··· Data for analysis

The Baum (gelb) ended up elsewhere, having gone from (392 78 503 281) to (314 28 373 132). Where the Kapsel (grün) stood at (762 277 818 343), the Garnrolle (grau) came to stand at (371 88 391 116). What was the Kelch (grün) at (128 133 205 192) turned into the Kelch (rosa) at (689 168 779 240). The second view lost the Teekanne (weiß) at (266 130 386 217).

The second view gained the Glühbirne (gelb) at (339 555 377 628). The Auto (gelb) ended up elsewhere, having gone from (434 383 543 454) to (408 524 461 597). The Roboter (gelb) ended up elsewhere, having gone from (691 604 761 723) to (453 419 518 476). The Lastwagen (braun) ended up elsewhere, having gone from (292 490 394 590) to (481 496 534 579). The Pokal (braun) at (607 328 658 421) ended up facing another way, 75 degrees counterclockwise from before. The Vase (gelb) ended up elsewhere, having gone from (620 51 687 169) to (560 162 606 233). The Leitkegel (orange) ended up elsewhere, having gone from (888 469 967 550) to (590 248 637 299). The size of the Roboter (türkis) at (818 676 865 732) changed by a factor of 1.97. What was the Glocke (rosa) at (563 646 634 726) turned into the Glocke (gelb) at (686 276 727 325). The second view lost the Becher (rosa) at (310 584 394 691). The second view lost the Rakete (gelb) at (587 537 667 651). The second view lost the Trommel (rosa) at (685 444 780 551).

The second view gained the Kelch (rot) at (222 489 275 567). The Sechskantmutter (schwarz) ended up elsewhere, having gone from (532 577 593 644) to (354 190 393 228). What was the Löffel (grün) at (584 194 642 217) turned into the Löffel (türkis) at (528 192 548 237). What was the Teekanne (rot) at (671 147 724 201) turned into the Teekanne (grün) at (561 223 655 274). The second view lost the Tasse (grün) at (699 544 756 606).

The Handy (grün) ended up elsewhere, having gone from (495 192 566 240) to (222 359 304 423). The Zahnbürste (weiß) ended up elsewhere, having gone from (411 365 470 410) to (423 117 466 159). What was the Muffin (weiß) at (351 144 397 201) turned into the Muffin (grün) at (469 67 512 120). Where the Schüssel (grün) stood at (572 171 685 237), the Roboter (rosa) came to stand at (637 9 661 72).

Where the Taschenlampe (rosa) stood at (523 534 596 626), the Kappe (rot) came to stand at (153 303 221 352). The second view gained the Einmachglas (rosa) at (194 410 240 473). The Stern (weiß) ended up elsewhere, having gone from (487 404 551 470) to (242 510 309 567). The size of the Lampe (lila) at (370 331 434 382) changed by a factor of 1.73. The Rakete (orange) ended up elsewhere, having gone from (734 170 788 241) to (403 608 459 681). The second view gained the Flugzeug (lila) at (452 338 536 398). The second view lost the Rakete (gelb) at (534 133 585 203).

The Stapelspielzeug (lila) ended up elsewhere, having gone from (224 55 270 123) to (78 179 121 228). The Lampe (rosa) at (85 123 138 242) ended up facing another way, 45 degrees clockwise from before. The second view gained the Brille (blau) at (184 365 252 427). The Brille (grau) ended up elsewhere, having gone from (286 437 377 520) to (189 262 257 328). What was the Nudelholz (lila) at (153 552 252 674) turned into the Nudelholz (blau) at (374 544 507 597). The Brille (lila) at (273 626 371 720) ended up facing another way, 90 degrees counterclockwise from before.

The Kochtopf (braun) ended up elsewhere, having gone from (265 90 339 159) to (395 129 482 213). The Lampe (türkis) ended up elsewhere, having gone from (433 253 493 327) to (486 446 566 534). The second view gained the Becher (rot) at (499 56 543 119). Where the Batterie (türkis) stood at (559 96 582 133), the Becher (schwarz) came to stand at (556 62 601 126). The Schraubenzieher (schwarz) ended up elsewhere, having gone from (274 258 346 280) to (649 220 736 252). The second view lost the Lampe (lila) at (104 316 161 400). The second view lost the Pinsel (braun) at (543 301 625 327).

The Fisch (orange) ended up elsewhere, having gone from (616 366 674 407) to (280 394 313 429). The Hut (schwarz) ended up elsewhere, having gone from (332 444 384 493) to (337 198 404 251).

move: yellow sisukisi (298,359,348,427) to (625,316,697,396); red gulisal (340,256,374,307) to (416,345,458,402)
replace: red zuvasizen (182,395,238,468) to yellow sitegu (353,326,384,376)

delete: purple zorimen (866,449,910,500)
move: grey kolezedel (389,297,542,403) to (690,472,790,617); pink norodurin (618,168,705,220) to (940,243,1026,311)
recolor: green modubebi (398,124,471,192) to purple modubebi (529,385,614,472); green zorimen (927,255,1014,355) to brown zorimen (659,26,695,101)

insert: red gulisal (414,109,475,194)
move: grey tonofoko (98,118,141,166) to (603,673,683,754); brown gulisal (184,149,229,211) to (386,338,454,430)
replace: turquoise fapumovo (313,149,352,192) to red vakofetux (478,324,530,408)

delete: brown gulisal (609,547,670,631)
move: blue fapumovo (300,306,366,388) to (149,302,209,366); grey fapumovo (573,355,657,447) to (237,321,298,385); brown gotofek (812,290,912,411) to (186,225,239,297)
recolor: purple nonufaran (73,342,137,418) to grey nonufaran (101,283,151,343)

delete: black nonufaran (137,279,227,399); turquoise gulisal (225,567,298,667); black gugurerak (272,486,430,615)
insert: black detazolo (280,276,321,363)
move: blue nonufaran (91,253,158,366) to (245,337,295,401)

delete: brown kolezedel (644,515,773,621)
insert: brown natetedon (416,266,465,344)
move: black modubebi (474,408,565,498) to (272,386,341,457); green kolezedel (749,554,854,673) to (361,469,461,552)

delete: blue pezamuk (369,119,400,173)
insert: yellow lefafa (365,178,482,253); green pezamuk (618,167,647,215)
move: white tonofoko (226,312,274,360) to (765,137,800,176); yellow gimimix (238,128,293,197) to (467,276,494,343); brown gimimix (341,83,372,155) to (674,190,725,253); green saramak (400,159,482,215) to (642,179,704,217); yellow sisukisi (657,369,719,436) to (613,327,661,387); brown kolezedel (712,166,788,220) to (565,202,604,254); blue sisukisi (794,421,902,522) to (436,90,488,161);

······

## Task to complete:
An exact repeat of all the entries above is required.

## Exercise result:
The Baum (gelb) ended up elsewhere, having gone from (392 78 503 281) to (314 28 373 132). Where the Kapsel (grün) stood at (762 277 818 343), the Garnrolle (grau) came to stand at (371 88 391 116). What was the Kelch (grün) at (128 133 205 192) turned into the Kelch (rosa) at (689 168 779 240). The second view lost the Teekanne (weiß) at (266 130 386 217).

The second view gained the Glühbirne (gelb) at (339 555 377 628). The Auto (gelb) ended up elsewhere, having gone from (434 383 543 454) to (408 524 461 597). The Roboter (gelb) ended up elsewhere, having gone from (691 604 761 723) to (453 419 518 476). The Lastwagen (braun) ended up elsewhere, having gone from (292 490 394 590) to (481 496 534 579). The Pokal (braun) at (607 328 658 421) ended up facing another way, 75 degrees counterclockwise from before. The Vase (gelb) ended up elsewhere, having gone from (620 51 687 169) to (560 162 606 233). The Leitkegel (orange) ended up elsewhere, having gone from (888 469 967 550) to (590 248 637 299). The size of the Roboter (türkis) at (818 676 865 732) changed by a factor of 1.97. What was the Glocke (rosa) at (563 646 634 726) turned into the Glocke (gelb) at (686 276 727 325). The second view lost the Becher (rosa) at (310 584 394 691). The second view lost the Rakete (gelb) at (587 537 667 651). The second view lost the Trommel (rosa) at (685 444 780 551).

The second view gained the Kelch (rot) at (222 489 275 567). The Sechskantmutter (schwarz) ended up elsewhere, having gone from (532 577 593 644) to (354 190 393 228). What was the Löffel (grün) at (584 194 642 217) turned into the Löffel (türkis) at (528 192 548 237). What was the Teekanne (rot) at (671 147 724 201) turned into the Teekanne (grün) at (561 223 655 274). The second view lost the Tasse (grün) at (699 544 756 606).

The Handy (grün) ended up elsewhere, having gone from (495 192 566 240) to (222 359 304 423). The Zahnbürste (weiß) ended up elsewhere, having gone from (411 365 470 410) to (423 117 466 159). What was the Muffin (weiß) at (351 144 397 201) turned into the Muffin (grün) at (469 67 512 120). Where the Schüssel (grün) stood at (572 171 685 237), the Roboter (rosa) came to stand at (637 9 661 72).

Where the Taschenlampe (rosa) stood at (523 534 596 626), the Kappe (rot) came to stand at (153 303 221 352). The second view gained the Einmachglas (rosa) at (194 410 240 473). The Stern (weiß) ended up elsewhere, having gone from (487 404 551 470) to (242 510 309 567). The size of the Lampe (lila) at (370 331 434 382) changed by a factor of 1.73. The Rakete (orange) ended up elsewhere, having gone from (734 170 788 241) to (403 608 459 681). The second view gained the Flugzeug (lila) at (452 338 536 398). The second view lost the Rakete (gelb) at (534 133 585 203).

The Stapelspielzeug (lila) ended up elsewhere, having gone from (224 55 270 123) to (78 179 121 228). The Lampe (rosa) at (85 123 138 242) ended up facing another way, 45 degrees clockwise from before. The second view gained the Brille (blau) at (184 365 252 427). The Brille (grau) ended up elsewhere, having gone from (286 437 377 520) to (189 262 257 328). What was the Nudelholz (lila) at (153 552 252 674) turned into the Nudelholz (blau) at (374 544 507 597). The Brille (lila) at (273 626 371 720) ended up facing another way, 90 degrees counterclockwise from before.

The Kochtopf (braun) ended up elsewhere, having gone from (265 90 339 159) to (395 129 482 213). The Lampe (türkis) ended up elsewhere, having gone from (433 253 493 327) to (486 446 566 534). The second view gained the Becher (rot) at (499 56 543 119). Where the Batterie (türkis) stood at (559 96 582 133), the Becher (schwarz) came to stand at (556 62 601 126). The Schraubenzieher (schwarz) ended up elsewhere, having gone from (274 258 346 280) to (649 220 736 252). The second view lost the Lampe (lila) at (104 316 161 400). The second view lost the Pinsel (braun) at (543 301 625 327).

The Fisch (orange) ended up elsewhere, having gone from (616 366 674 407) to (280 394 313 429). The Hut (schwarz) ended up elsewhere, having gone from (332 444 384 493) to (337 198 404 251).

move: yellow sisukisi (298,359,348,427) to (625,316,697,396); red gulisal (340,256,374,307) to (416,345,458,402)
replace: red zuvasizen (182,395,238,468) to yellow sitegu (353,326,384,376)

delete: purple zorimen (866,449,910,500)
move: grey kolezedel (389,297,542,403) to (690,472,790,617); pink norodurin (618,168,705,220) to (940,243,1026,311)
recolor: green modubebi (398,124,471,192) to purple modubebi (529,385,614,472); green zorimen (927,255,1014,355) to brown zorimen (659,26,695,101)

insert: red gulisal (414,109,475,194)
move: grey tonofoko (98,118,141,166) to (603,673,683,754); brown gulisal (184,149,229,211) to (386,338,454,430)
replace: turquoise fapumovo (313,149,352,192) to red vakofetux (478,324,530,408)

delete: brown gulisal (609,547,670,631)
move: blue fapumovo (300,306,366,388) to (149,302,209,366); grey fapumovo (573,355,657,447) to (237,321,298,385); brown gotofek (812,290,912,411) to (186,225,239,297)
recolor: purple nonufaran (73,342,137,418) to grey nonufaran (101,283,151,343)

delete: black nonufaran (137,279,227,399); turquoise gulisal (225,567,298,667); black gugurerak (272,486,430,615)
insert: black detazolo (280,276,321,363)
move: blue nonufaran (91,253,158,366) to (245,337,295,401)

delete: brown kolezedel (644,515,773,621)
insert: brown natetedon (416,266,465,344)
move: black modubebi (474,408,565,498) to (272,386,341,457); green kolezedel (749,554,854,673) to (361,469,461,552)

delete: blue pezamuk (369,119,400,173)
insert: yellow lefafa (365,178,482,253); green pezamuk (618,167,647,215)
move: white tonofoko (226,312,274,360) to (765,137,800,176); yellow gimimix (238,128,293,197) to (467,276,494,343); brown gimimix (341,83,372,155) to (674,190,725,253); green saramak (400,159,482,215) to (642,179,704,217); yellow sisukisi (657,369,719,436) to (613,327,661,387); brown kolezedel (712,166,788,220) to (565,202,604,254); blue sisukisi (794,421,902,522) to (436,90,488,161);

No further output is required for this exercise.